### [EXERCISE DETAILS]
As you write out the lines from the one containing "R212: 10k (W12, W21) -> 10k (AGND, W21)" through the last line of the records, keep them exact and leave out pictures.
··· INPUT DATA
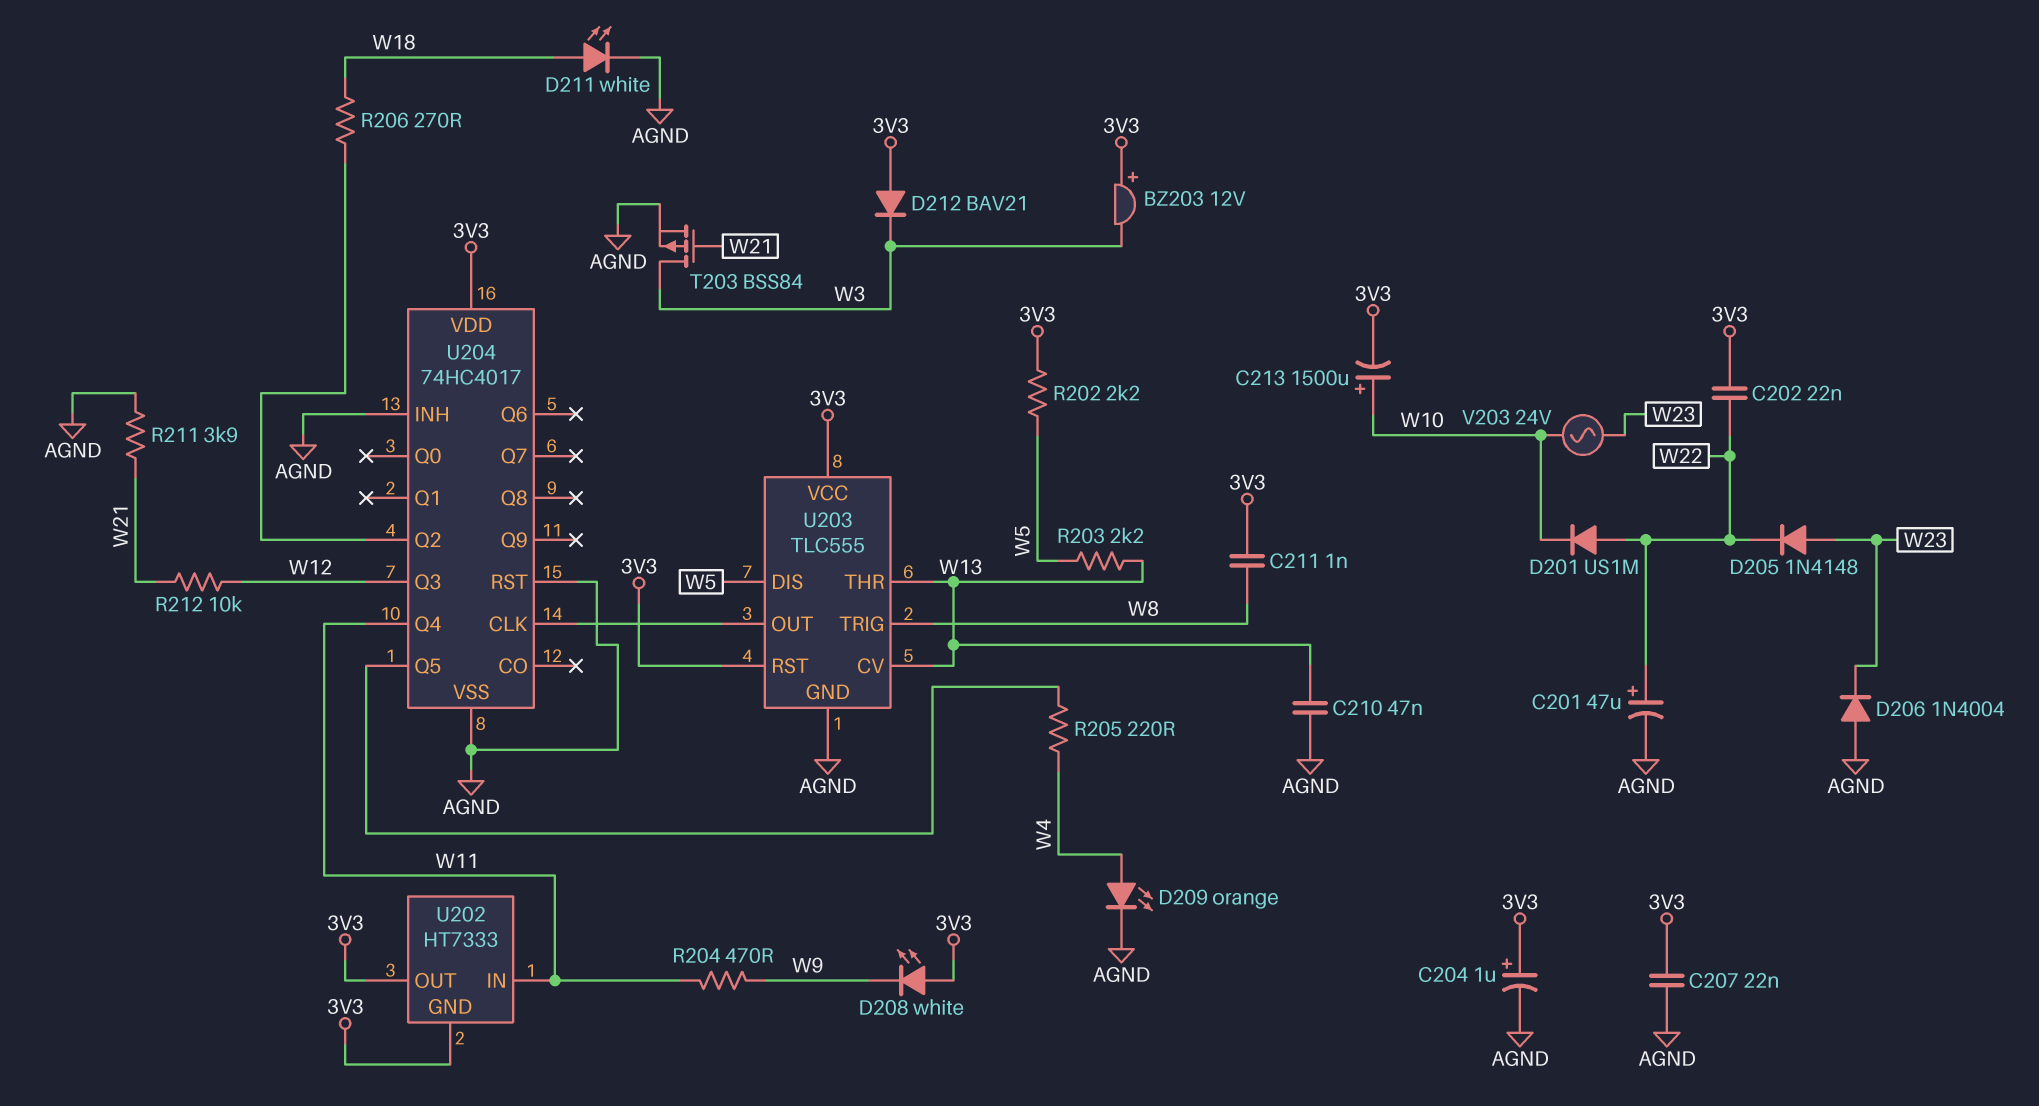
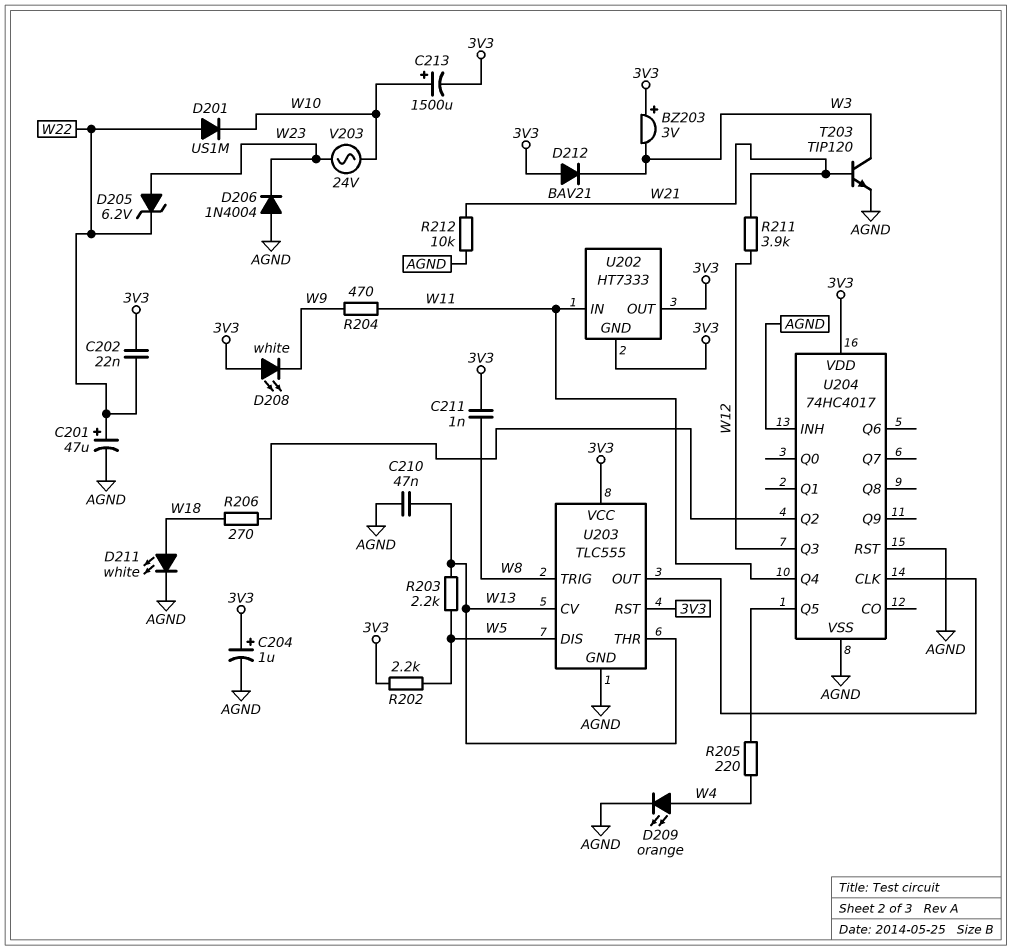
BZ203: buzzer 12V (plus 3V3, minus W3) -> buzzer 3V (plus 3V3, minus W3)
C207: 22nF (3V3, AGND) -> none
D205: diode 1N4148 (A W23, K W22) -> zener 6.2V (A W23, K W22)
R211: 3.9k (AGND, W21) -> 3.9k (W12, W21)
R212: 10k (W12, W21) -> 10k (AGND, W21)
T203: PMOS BSS84 (G W21, D W3, S AGND) -> NPN TIP120 (B W21, C W3, E AGND)

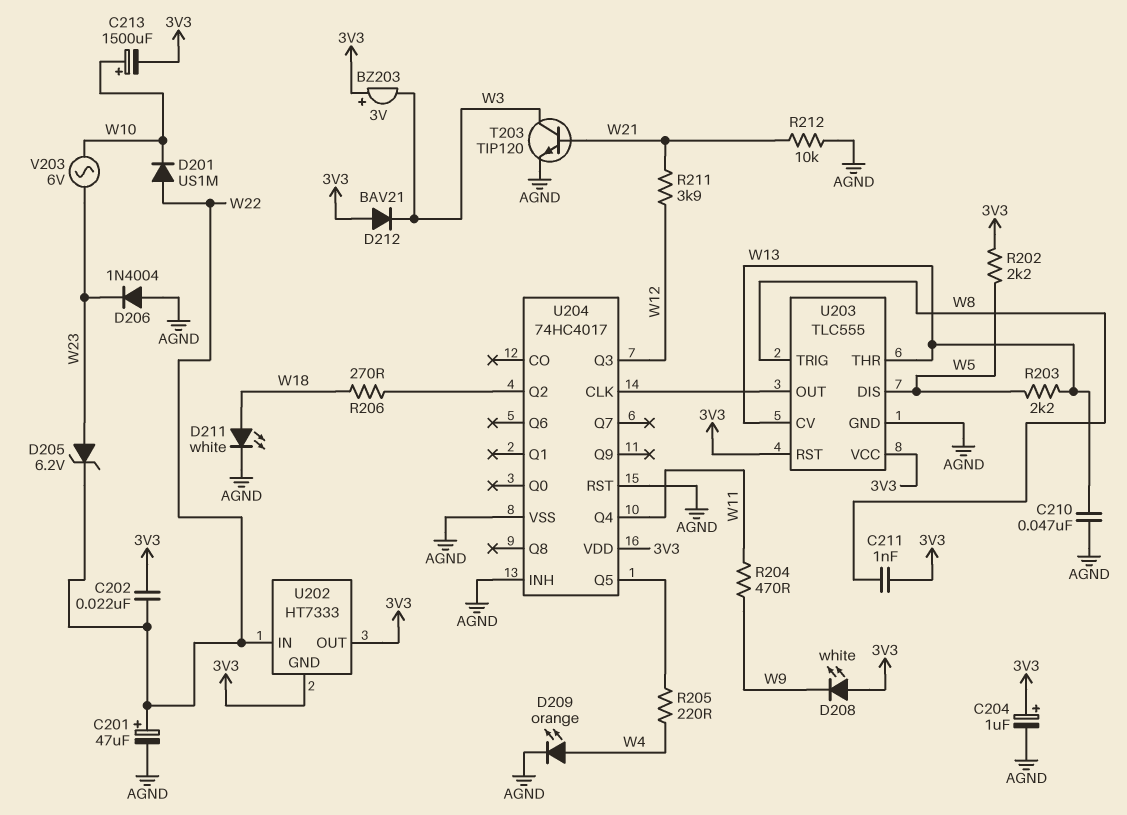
U202 pin IN: W11 -> W22
V203: AC 24V (W10, W23) -> AC 6V (W10, W23)

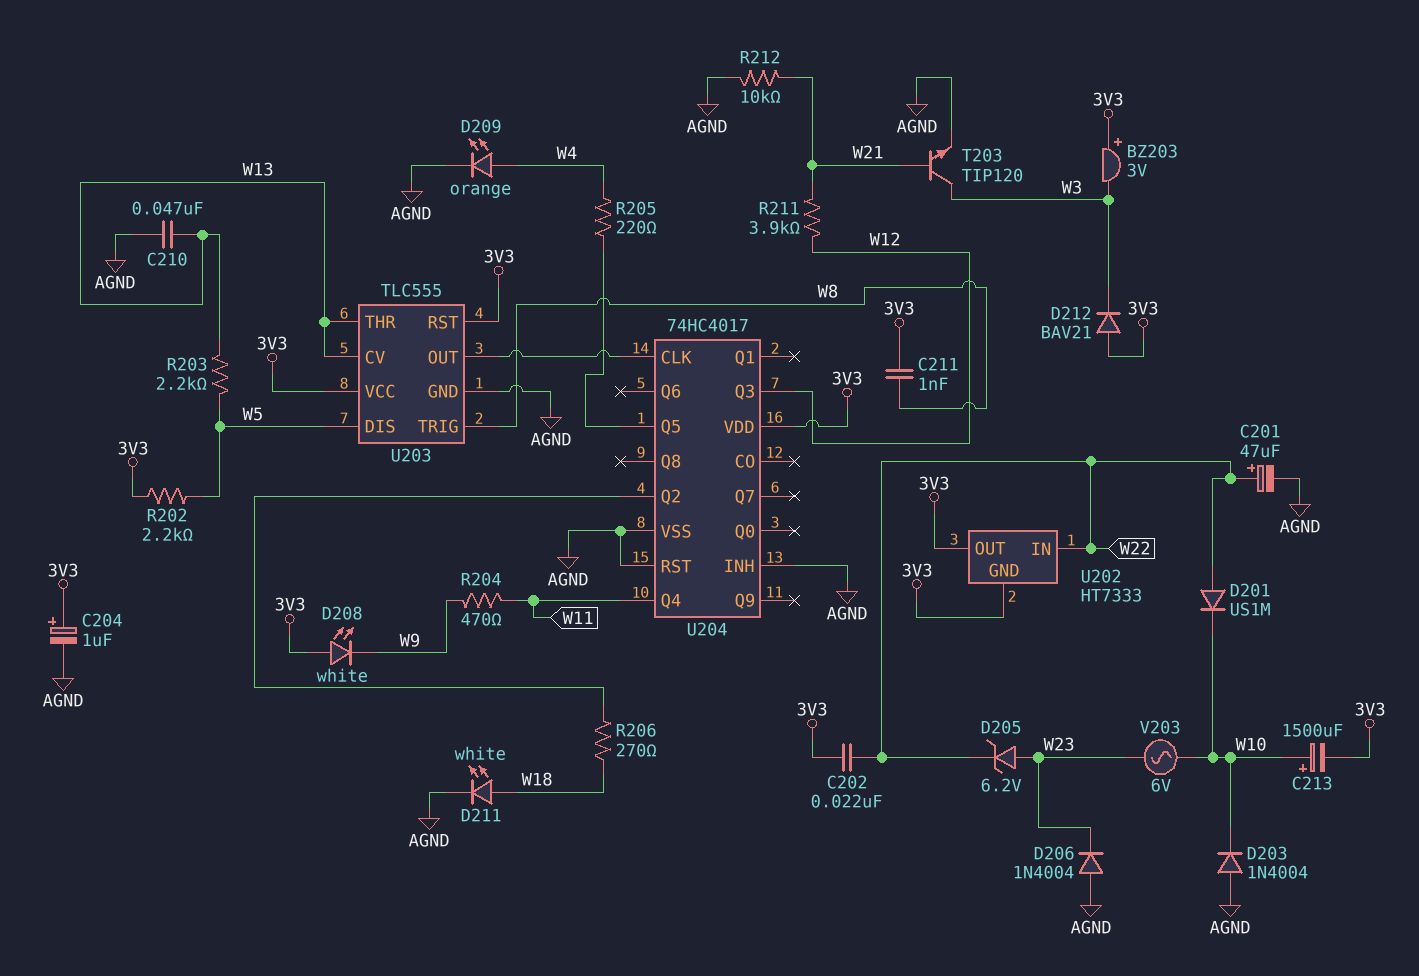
D203: none -> diode 1N4004 (A AGND, K W10)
······
### [EXERCISE RESULT]
R212: 10k (W12, W21) -> 10k (AGND, W21)
T203: PMOS BSS84 (G W21, D W3, S AGND) -> NPN TIP120 (B W21, C W3, E AGND)

U202 pin IN: W11 -> W22
V203: AC 24V (W10, W23) -> AC 6V (W10, W23)

D203: none -> diode 1N4004 (A AGND, K W10)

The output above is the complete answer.